_Exercise objective_
Every line below between the one holding "J2 pin 1: GND -> 5V" and the one holding "U1 pin PB0: 5V -> LIGHT", inclusive, should be copied exactly, and no other line.
━━━━━ Record extracts ━━━━━
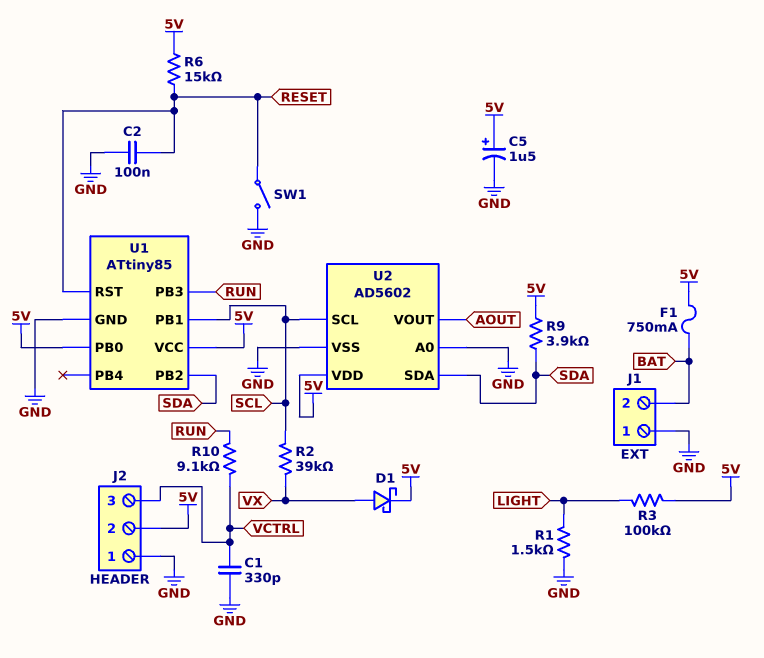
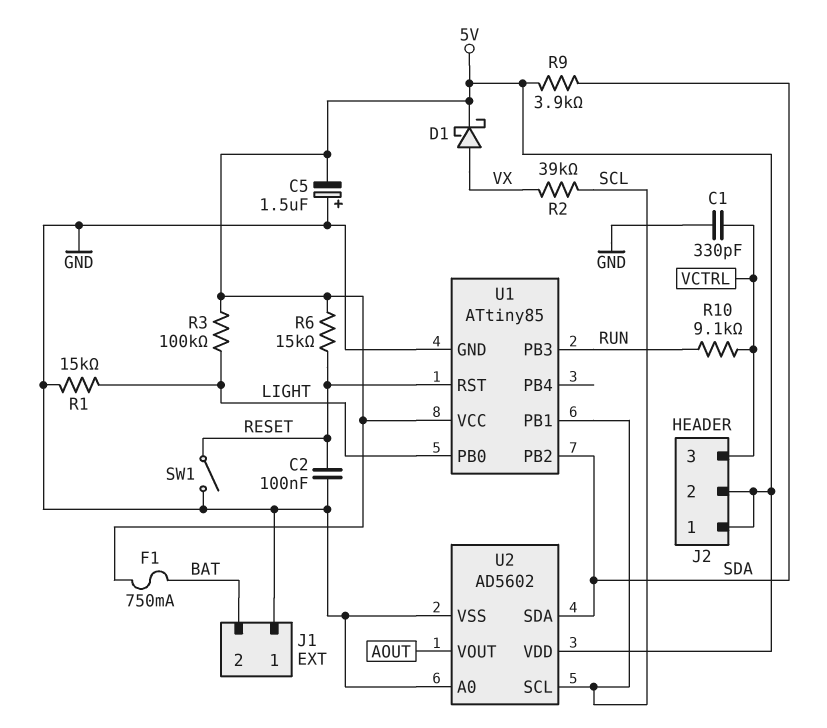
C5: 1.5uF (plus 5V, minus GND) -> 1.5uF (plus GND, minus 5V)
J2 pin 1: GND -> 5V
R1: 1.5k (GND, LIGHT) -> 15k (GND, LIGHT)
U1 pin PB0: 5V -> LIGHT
━━━━━
━━━━━ Record extracts ━━━━━
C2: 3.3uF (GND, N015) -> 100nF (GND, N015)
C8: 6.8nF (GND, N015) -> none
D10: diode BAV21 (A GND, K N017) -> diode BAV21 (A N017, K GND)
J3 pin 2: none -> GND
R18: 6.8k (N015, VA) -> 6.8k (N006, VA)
━━━━━
_Problem solution_
J2 pin 1: GND -> 5V
R1: 1.5k (GND, LIGHT) -> 15k (GND, LIGHT)
U1 pin PB0: 5V -> LIGHT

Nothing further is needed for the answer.